### Data in this exercise
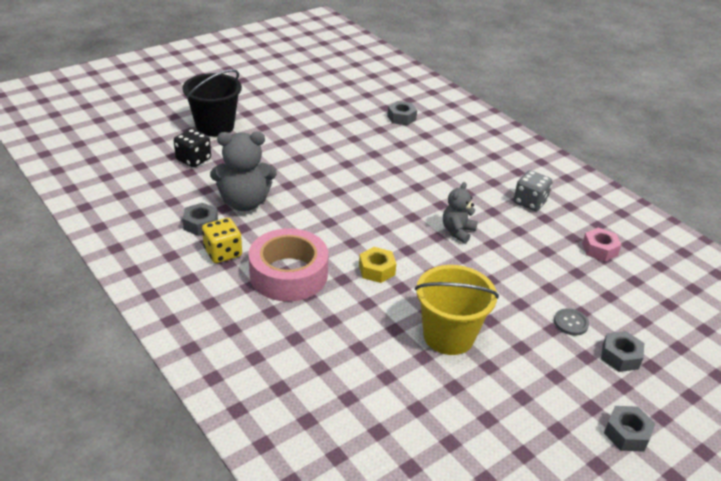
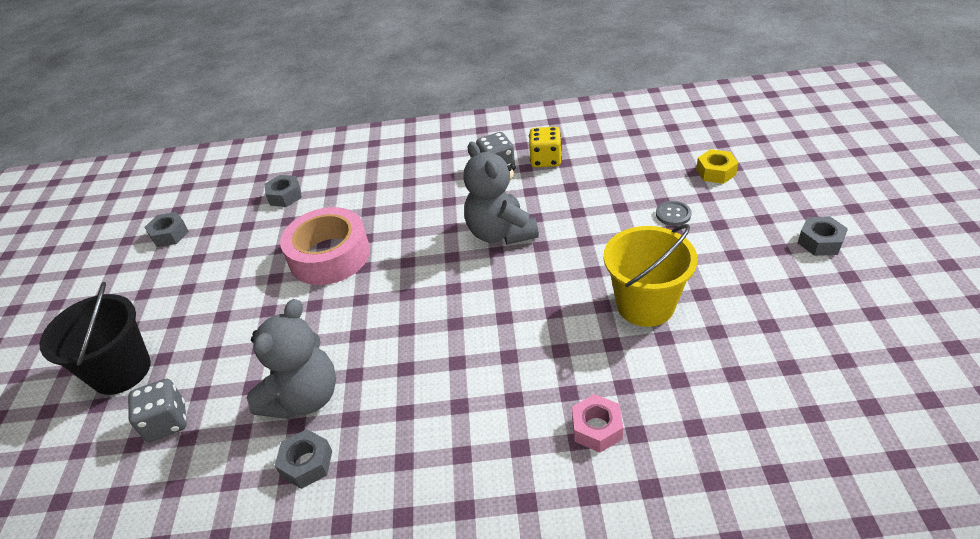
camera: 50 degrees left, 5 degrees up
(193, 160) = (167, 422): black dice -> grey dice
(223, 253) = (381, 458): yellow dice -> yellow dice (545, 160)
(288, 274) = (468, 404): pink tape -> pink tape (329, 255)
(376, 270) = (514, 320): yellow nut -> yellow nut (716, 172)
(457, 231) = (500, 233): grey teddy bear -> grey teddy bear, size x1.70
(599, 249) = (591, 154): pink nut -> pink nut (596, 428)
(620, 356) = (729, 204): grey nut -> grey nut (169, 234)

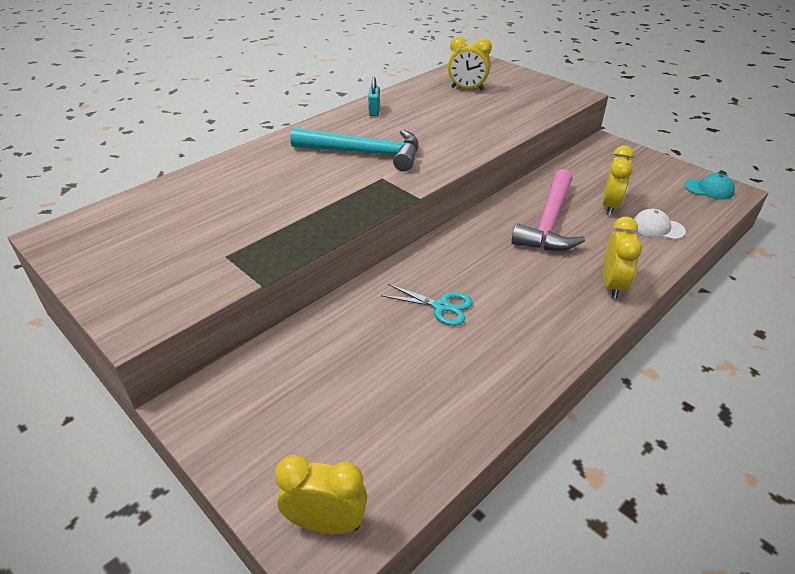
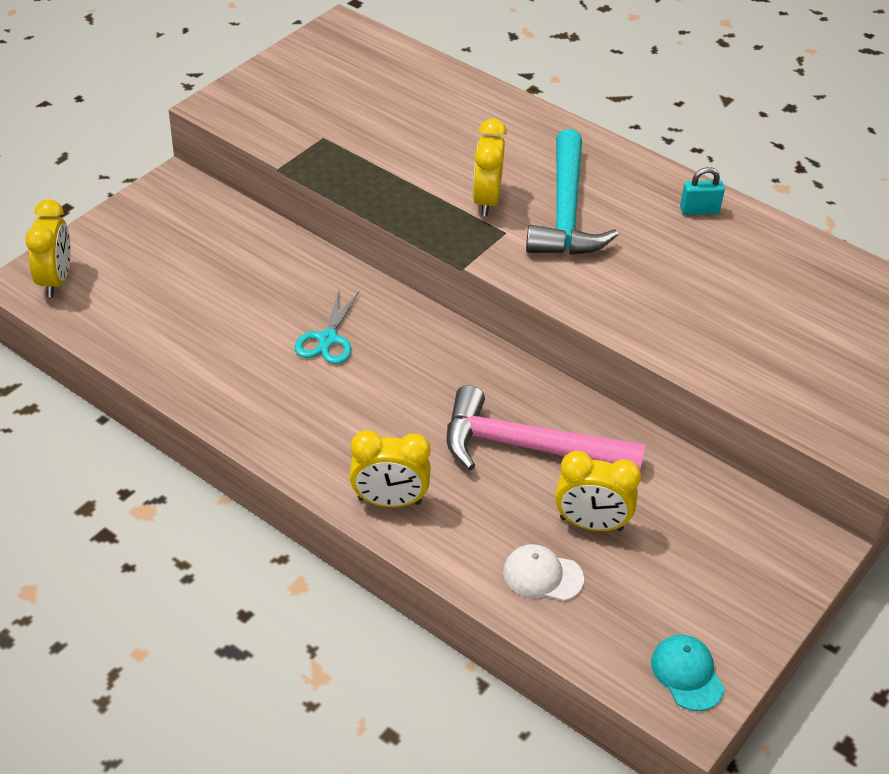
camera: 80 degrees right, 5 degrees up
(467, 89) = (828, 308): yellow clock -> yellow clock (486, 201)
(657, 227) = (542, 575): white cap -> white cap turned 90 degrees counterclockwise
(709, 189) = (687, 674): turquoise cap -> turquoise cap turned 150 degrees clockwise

### Try it
What is needed is an exact copy of the data, with the pictures removed.

### Solution
camera: 50 degrees left, 5 degrees up
(193, 160) = (167, 422): black dice -> grey dice
(223, 253) = (381, 458): yellow dice -> yellow dice (545, 160)
(288, 274) = (468, 404): pink tape -> pink tape (329, 255)
(376, 270) = (514, 320): yellow nut -> yellow nut (716, 172)
(457, 231) = (500, 233): grey teddy bear -> grey teddy bear, size x1.70
(599, 249) = (591, 154): pink nut -> pink nut (596, 428)
(620, 356) = (729, 204): grey nut -> grey nut (169, 234)

camera: 80 degrees right, 5 degrees up
(467, 89) = (828, 308): yellow clock -> yellow clock (486, 201)
(657, 227) = (542, 575): white cap -> white cap turned 90 degrees counterclockwise
(709, 189) = (687, 674): turquoise cap -> turquoise cap turned 150 degrees clockwise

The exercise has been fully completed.